■ **AIM OF THE TASK**
Given the material below, output exactly the lines from the line with "U2 pin IO5: STAT -> none" to the line with "S102: button (GND, NET26) -> none", both ends included, and no other lines.

■ **GIVEN INFORMATION**
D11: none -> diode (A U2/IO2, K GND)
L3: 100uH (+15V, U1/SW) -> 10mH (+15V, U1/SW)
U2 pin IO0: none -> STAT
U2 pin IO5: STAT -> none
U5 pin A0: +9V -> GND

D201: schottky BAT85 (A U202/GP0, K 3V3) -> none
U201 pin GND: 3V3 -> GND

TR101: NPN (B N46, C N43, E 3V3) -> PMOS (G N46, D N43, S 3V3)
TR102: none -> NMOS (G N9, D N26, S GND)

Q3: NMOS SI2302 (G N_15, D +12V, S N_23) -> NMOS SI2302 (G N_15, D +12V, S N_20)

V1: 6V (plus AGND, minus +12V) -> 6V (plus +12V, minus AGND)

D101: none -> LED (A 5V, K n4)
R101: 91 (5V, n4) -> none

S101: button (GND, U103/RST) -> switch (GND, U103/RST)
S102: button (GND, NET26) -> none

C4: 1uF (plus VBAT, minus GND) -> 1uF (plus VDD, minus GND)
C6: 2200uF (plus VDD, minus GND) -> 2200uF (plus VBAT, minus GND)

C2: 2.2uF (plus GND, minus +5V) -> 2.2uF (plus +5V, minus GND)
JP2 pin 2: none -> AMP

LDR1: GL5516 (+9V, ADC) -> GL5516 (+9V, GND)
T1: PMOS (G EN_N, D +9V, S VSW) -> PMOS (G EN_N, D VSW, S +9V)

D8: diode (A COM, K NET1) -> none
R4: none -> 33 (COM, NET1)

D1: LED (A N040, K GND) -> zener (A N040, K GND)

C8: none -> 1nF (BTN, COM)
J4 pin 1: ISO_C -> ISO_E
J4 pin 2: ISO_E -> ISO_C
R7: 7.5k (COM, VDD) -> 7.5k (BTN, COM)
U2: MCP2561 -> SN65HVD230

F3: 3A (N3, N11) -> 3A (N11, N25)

■ **THE ANSWER**
U2 pin IO5: STAT -> none
U5 pin A0: +9V -> GND

D201: schottky BAT85 (A U202/GP0, K 3V3) -> none
U201 pin GND: 3V3 -> GND

TR101: NPN (B N46, C N43, E 3V3) -> PMOS (G N46, D N43, S 3V3)
TR102: none -> NMOS (G N9, D N26, S GND)

Q3: NMOS SI2302 (G N_15, D +12V, S N_23) -> NMOS SI2302 (G N_15, D +12V, S N_20)

V1: 6V (plus AGND, minus +12V) -> 6V (plus +12V, minus AGND)

D101: none -> LED (A 5V, K n4)
R101: 91 (5V, n4) -> none

S101: button (GND, U103/RST) -> switch (GND, U103/RST)
S102: button (GND, NET26) -> none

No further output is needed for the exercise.